:: Description of the task ::
Scan the entries for the word "yellow" and return every line that has it.

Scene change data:
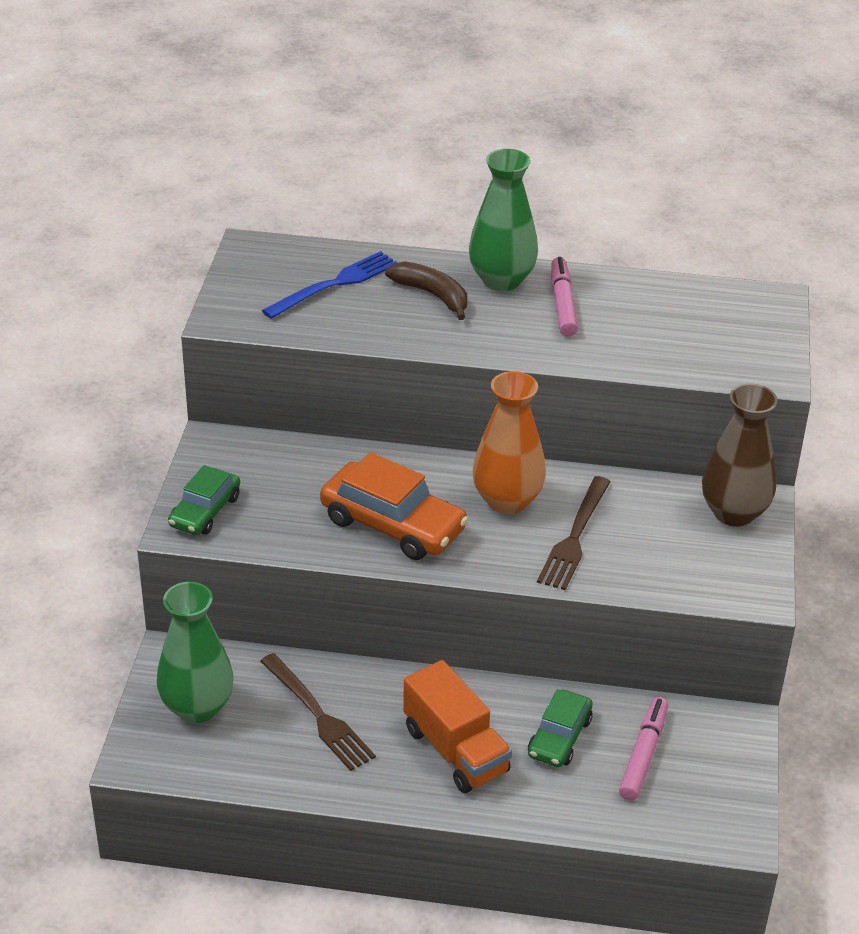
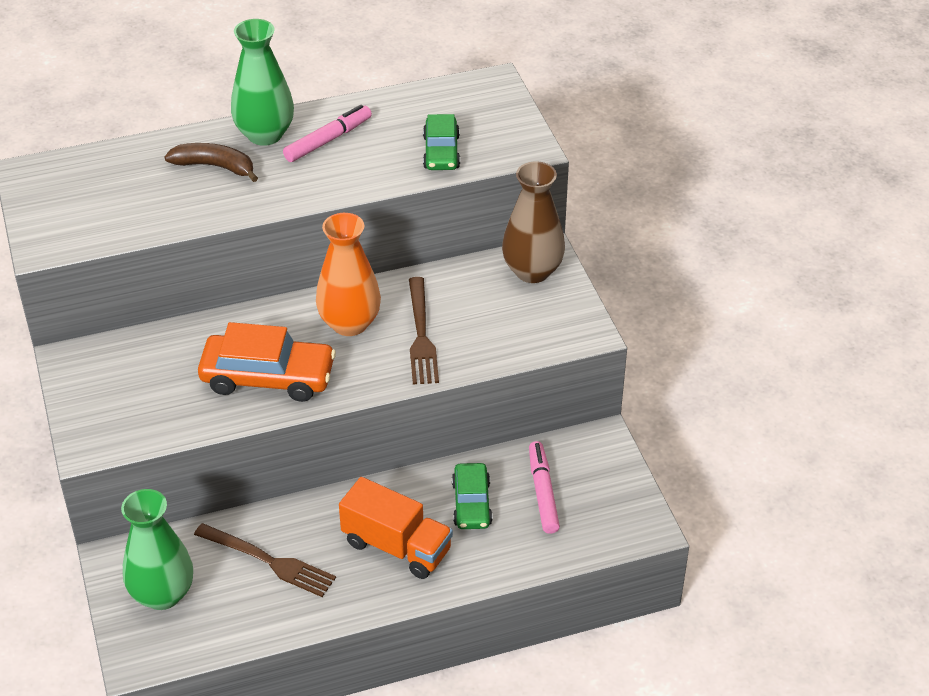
camera: 25 degrees left, 5 degrees up
green car [168,465,240,535] -> green car moved to [423,114,460,170]
blue fork [262,251,398,319] -> none
pink marker [551,257,578,337] -> pink marker turned 75 degrees clockwise [283,105,372,162]

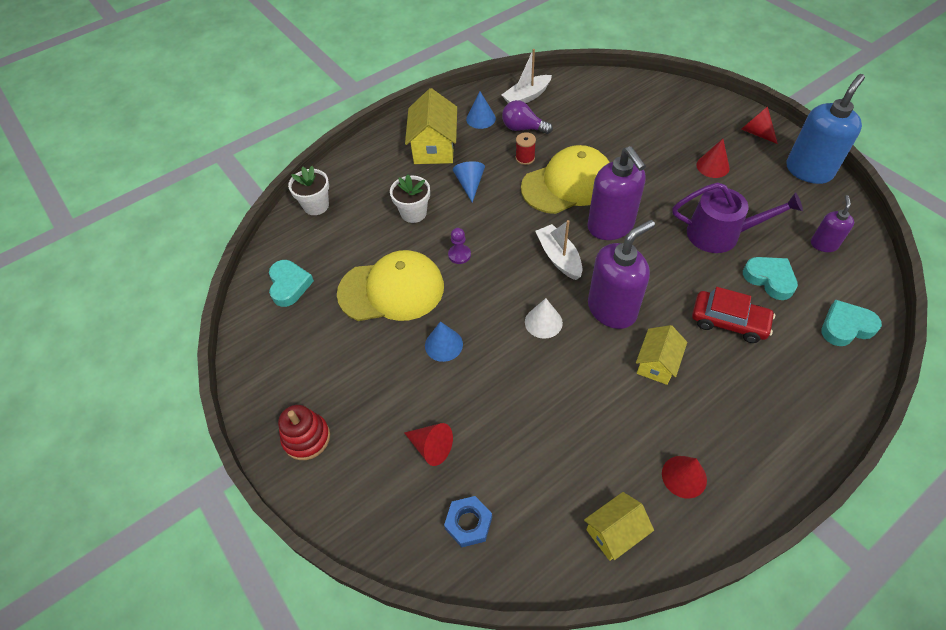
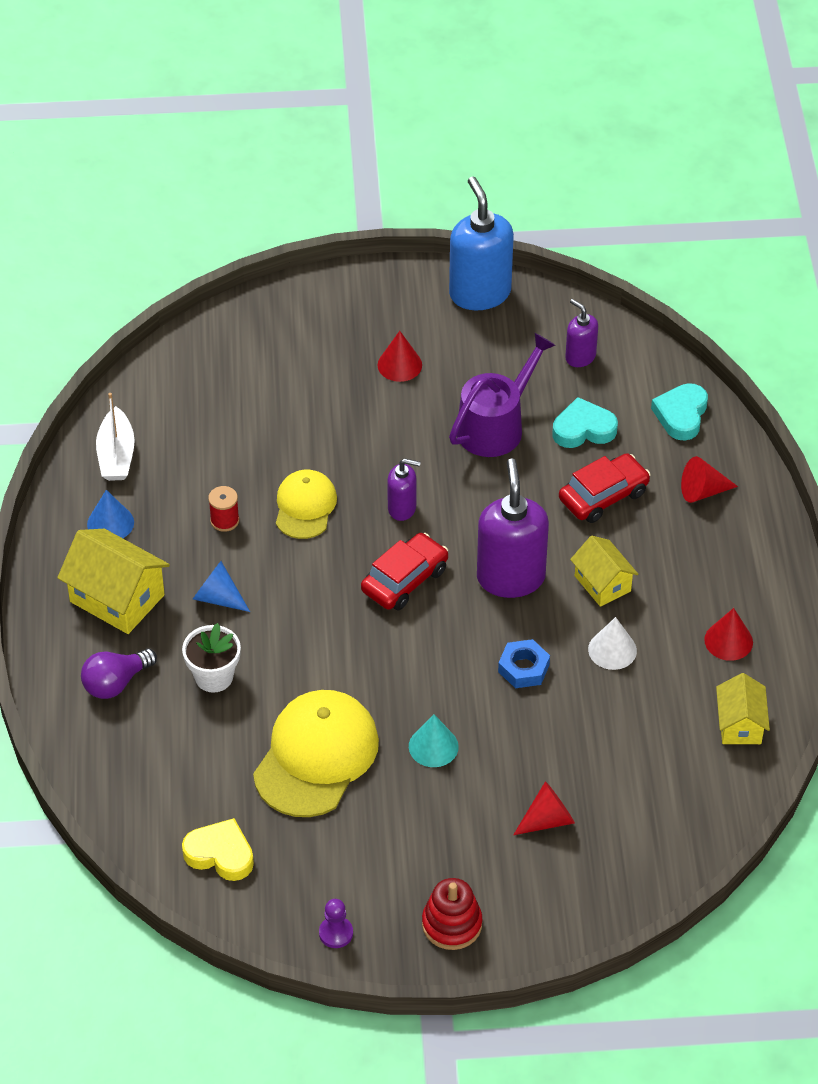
camera: 60 degrees left, 5 degrees down
turquoise heart [269,260,314,307] -> yellow heart [182,818,254,881]
white flower pot [288,166,329,215] -> none
blue cone [425,321,463,362] -> turquoise cone [409,714,459,767]
blue nut [444,496,492,547] -> blue nut moved to [498,639,550,688]
purple pawn [448,228,471,264] -> purple pawn moved to [319,899,353,948]
purple light bulb [502,100,553,134] -> purple light bulb moved to [81,649,157,699]
yellow cap [521,145,610,214] -> yellow cap [276,470,337,539], size x0.60
white cone [525,298,563,339] -> white cone moved to [588,617,637,670]
white boat [535,220,583,280] -> red car [361,533,448,610]
purple soap dispenser [587,146,646,240] -> purple soap dispenser [387,458,421,521], size x0.53
red cone [741,106,778,144] -> red cone moved to [681,456,738,503]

:: Reply to the task ::
turquoise heart [269,260,314,307] -> yellow heart [182,818,254,881]
yellow cap [521,145,610,214] -> yellow cap [276,470,337,539], size x0.60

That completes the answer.